* **What the exercise asks**
From the data that follows, copy every line holding the string "none".

* **Excerpted records**
━━━━━━━━━━━━━━━━━━━━

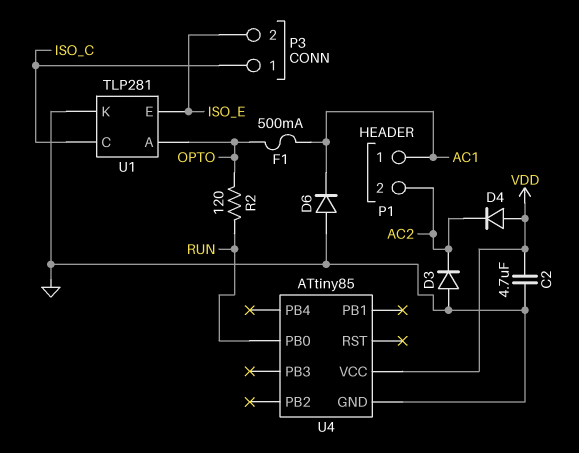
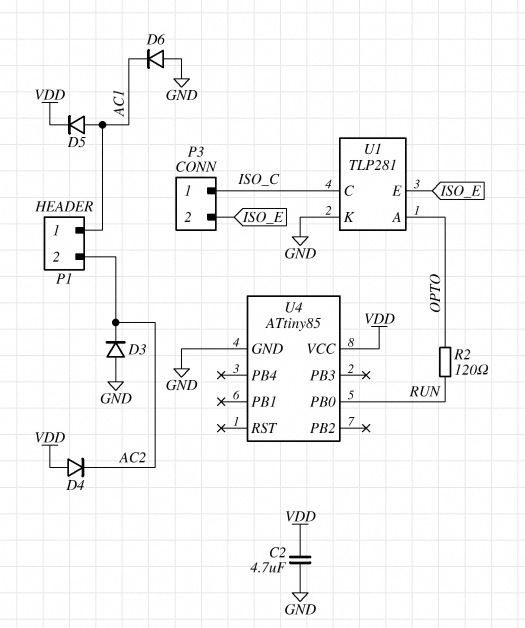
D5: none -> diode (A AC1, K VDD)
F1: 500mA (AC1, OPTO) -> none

━━━━━━━━━━━━━━━━━━━━

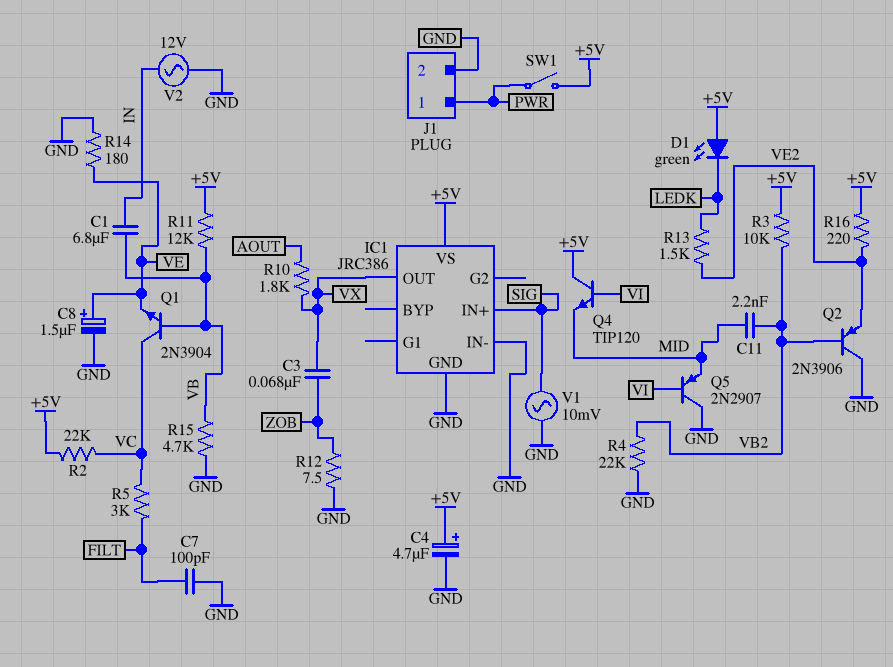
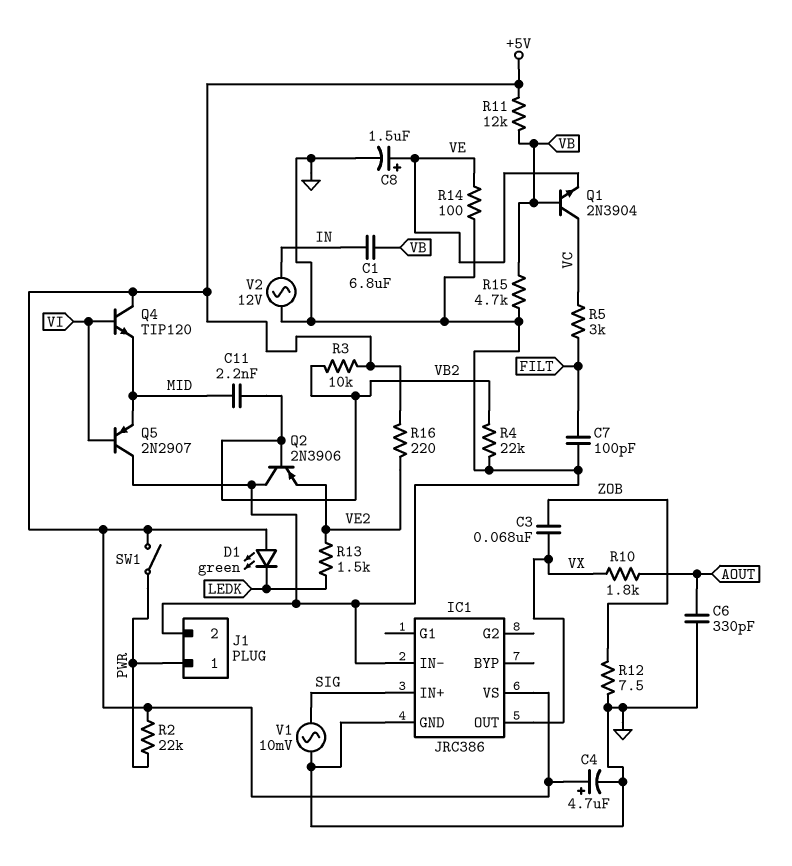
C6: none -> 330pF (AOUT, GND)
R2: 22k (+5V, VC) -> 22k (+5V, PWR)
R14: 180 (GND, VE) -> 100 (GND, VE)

━━━━━━━━━━━━━━━━━━━━

* **Answer area**
D5: none -> diode (A AC1, K VDD)
F1: 500mA (AC1, OPTO) -> none
C6: none -> 330pF (AOUT, GND)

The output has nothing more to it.